Records for this exercise -

================

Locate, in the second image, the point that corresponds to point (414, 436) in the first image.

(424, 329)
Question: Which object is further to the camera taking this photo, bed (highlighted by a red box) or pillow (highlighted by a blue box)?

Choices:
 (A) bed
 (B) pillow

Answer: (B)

================

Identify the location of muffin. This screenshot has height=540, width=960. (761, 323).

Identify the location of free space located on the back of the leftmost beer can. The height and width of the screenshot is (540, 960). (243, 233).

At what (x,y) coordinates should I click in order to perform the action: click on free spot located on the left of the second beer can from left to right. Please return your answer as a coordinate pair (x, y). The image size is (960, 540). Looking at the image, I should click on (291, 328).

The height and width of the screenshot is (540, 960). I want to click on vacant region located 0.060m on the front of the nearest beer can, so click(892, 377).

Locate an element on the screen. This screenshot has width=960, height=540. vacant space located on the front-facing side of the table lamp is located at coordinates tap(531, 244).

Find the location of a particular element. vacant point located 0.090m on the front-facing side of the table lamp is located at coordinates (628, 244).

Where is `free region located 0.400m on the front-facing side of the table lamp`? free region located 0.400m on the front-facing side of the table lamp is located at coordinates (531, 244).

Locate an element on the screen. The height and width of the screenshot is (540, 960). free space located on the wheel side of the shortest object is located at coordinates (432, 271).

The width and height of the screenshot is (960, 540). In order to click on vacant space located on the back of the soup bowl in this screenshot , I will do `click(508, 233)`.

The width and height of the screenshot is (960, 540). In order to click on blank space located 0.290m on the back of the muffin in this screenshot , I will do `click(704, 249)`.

================

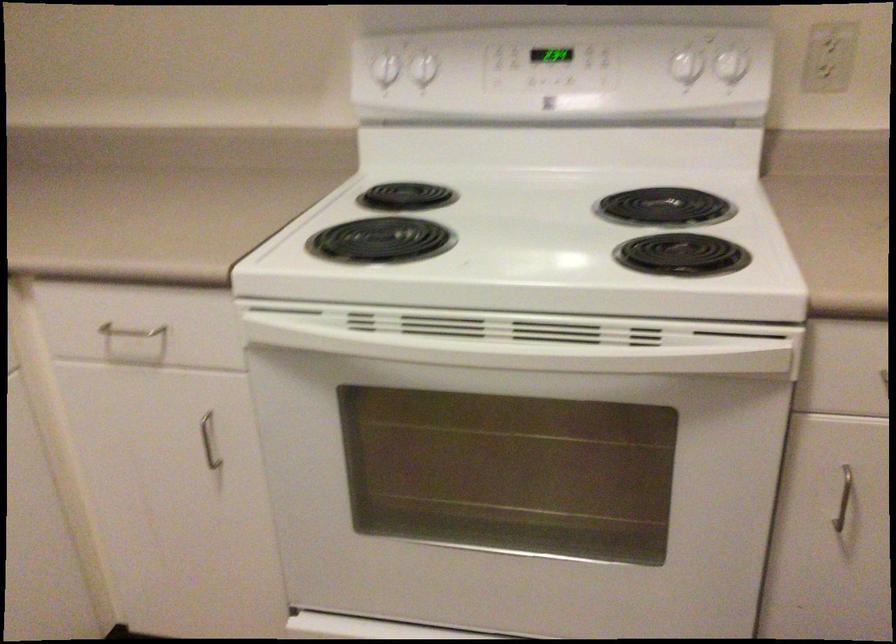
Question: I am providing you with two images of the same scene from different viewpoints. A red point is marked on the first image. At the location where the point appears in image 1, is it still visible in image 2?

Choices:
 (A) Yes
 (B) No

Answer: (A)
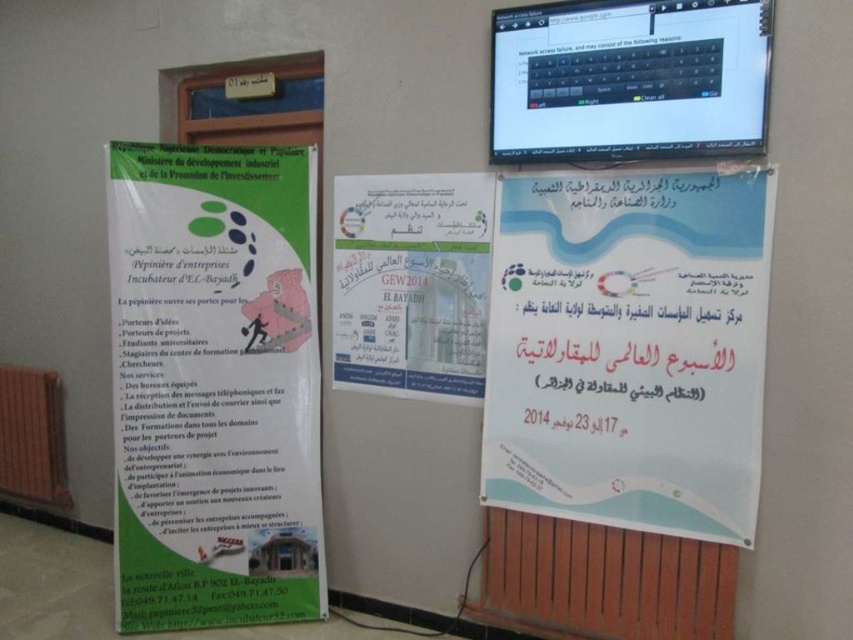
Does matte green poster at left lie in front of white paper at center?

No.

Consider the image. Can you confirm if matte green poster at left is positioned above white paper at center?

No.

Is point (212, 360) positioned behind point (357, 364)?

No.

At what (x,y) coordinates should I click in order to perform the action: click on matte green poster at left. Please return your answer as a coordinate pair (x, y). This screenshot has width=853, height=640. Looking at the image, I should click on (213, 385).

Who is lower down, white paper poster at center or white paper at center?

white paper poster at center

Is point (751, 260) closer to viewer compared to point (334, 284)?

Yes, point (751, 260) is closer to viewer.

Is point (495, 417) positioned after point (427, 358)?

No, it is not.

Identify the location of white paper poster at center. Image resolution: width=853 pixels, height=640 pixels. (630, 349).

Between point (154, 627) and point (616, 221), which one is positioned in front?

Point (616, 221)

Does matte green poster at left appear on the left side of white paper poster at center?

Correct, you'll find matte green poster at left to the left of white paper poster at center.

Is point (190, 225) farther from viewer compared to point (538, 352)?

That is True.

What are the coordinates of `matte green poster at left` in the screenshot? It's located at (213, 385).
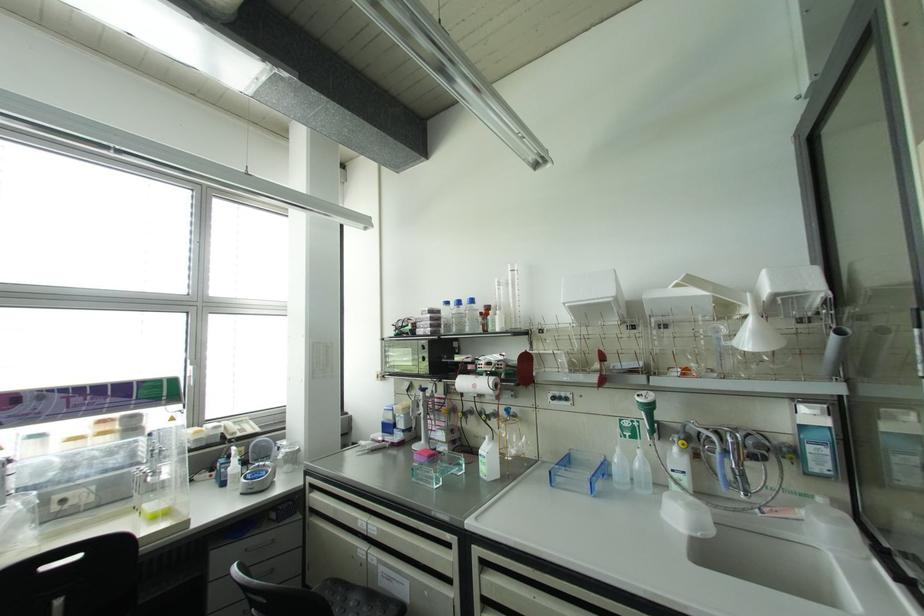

================

Problem description - Swap "vacant" for "empty" in the part of the material that opens with the line containing "The height and width of the screenshot is (540, 960). I" and closes with the line containing "Locate an element on the screen. This". Give only those lines, with nothing else changed.

Exercise solution -
The height and width of the screenshot is (540, 960). I want to click on empty region located 0.060m on the front of the nearest beer can, so click(892, 377).

Locate an element on the screen. This screenshot has width=960, height=540. empty space located on the front-facing side of the table lamp is located at coordinates tap(531, 244).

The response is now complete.